PROVIDED MATERIAL ▸
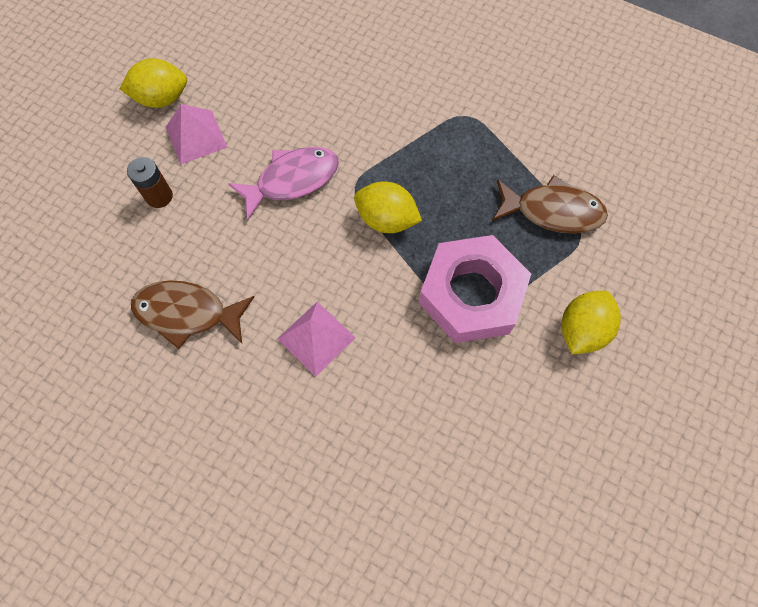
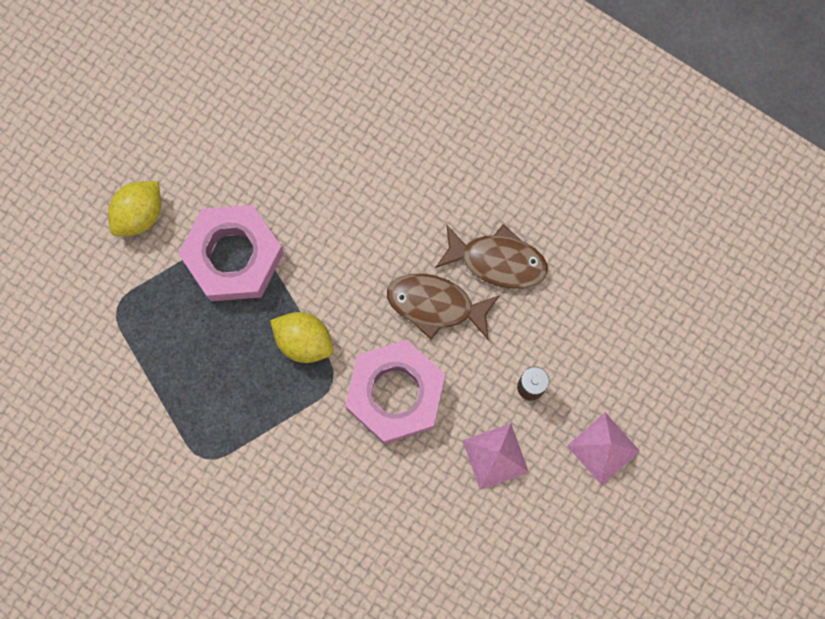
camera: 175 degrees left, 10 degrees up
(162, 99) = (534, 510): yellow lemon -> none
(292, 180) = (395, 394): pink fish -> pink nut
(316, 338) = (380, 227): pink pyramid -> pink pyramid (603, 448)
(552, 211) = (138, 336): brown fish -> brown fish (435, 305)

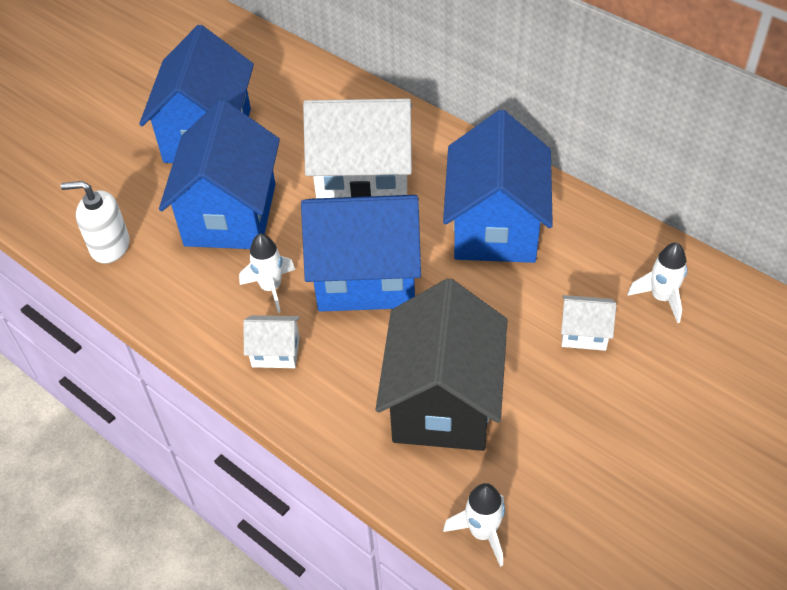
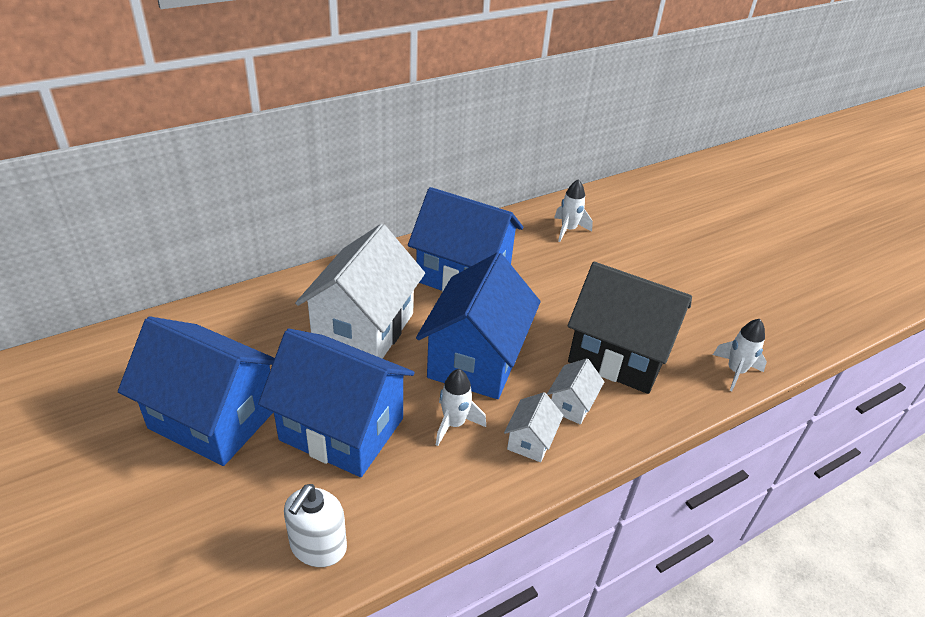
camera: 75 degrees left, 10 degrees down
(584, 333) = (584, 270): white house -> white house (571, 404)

WHAT YOU ARE ASKED TO DO ▸ The answer must consist solely of the lines from the one with "(552, 211) = (138, 336): brown" through the final line of the data, each reproduced exactly and with pictures omitted.

RESULT OF THIS TASK ▸
(552, 211) = (138, 336): brown fish -> brown fish (435, 305)

camera: 75 degrees left, 10 degrees down
(584, 333) = (584, 270): white house -> white house (571, 404)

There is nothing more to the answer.